## Your goal
Print the line that has "turquoise stacking toy: 4 -> 7" in it, then every remaining line of the data, exactly and without anything extra.

## Entries provided
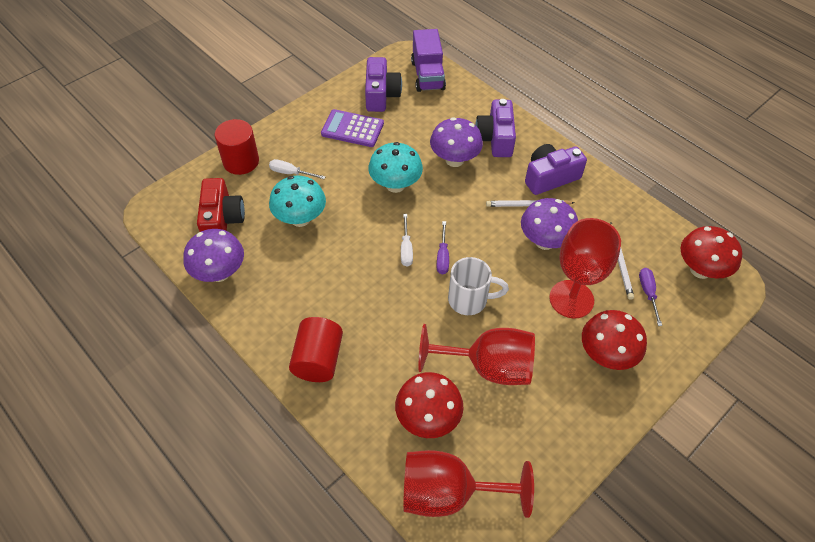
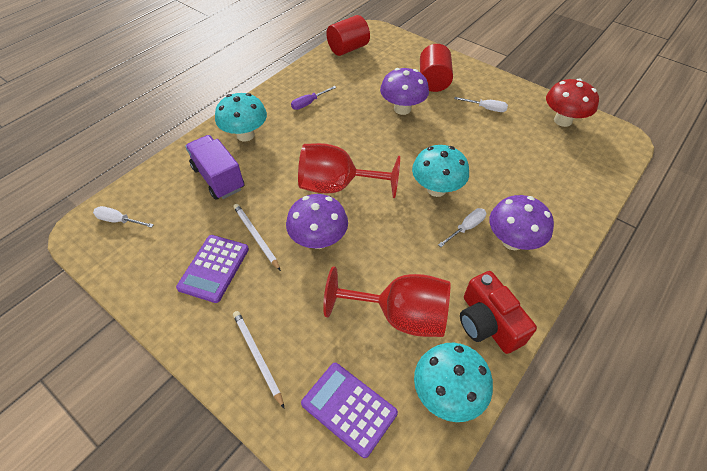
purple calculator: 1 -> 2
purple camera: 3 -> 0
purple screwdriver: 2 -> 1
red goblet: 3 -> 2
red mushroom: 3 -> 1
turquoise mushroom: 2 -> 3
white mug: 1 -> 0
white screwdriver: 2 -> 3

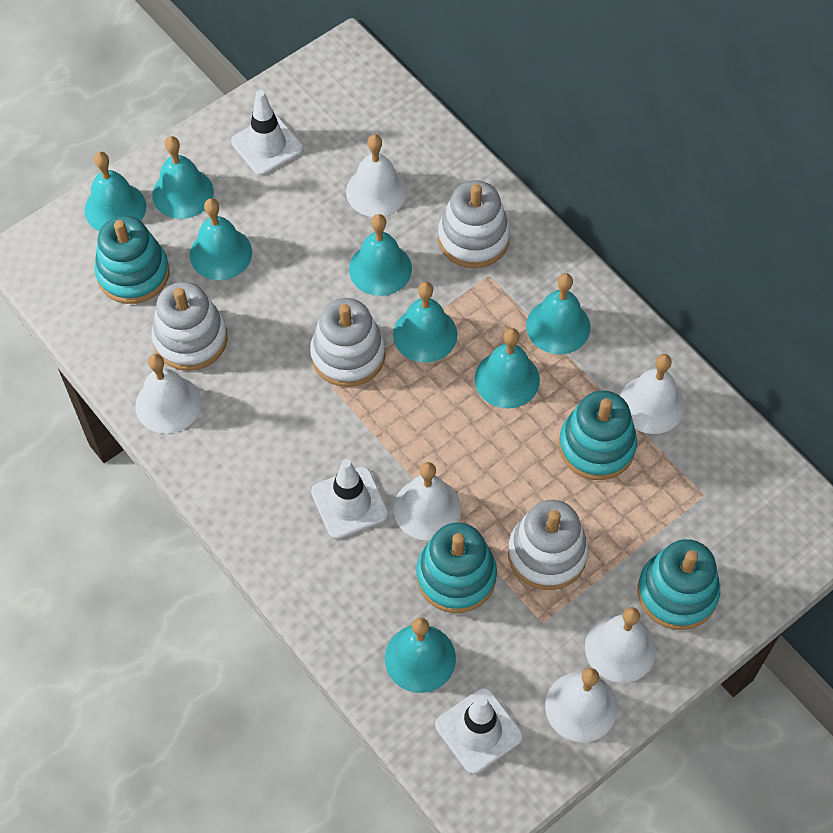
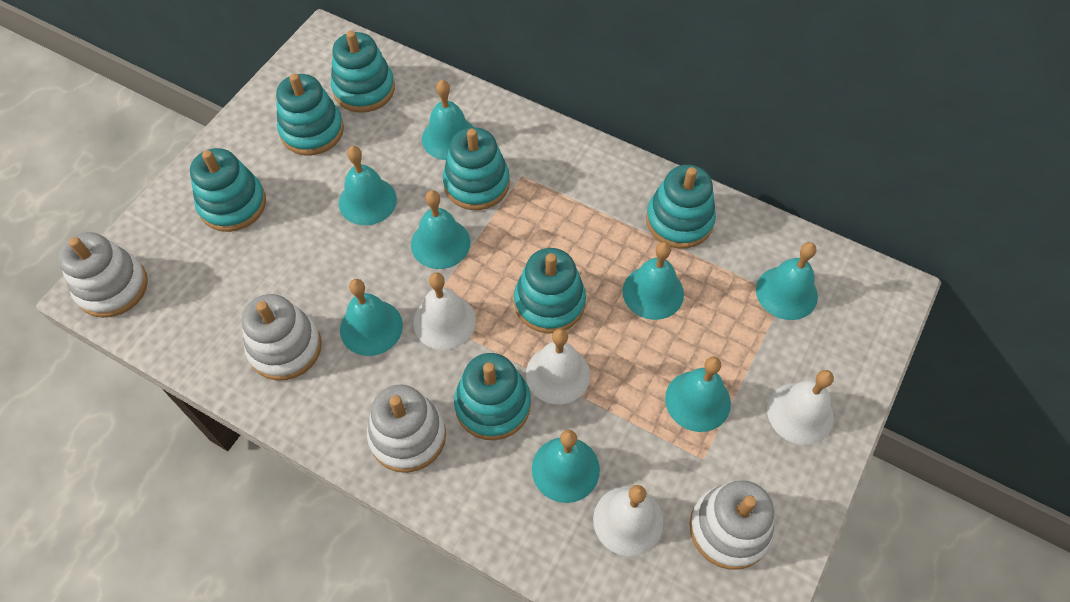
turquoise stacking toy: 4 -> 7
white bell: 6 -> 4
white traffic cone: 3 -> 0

## Task answer
turquoise stacking toy: 4 -> 7
white bell: 6 -> 4
white traffic cone: 3 -> 0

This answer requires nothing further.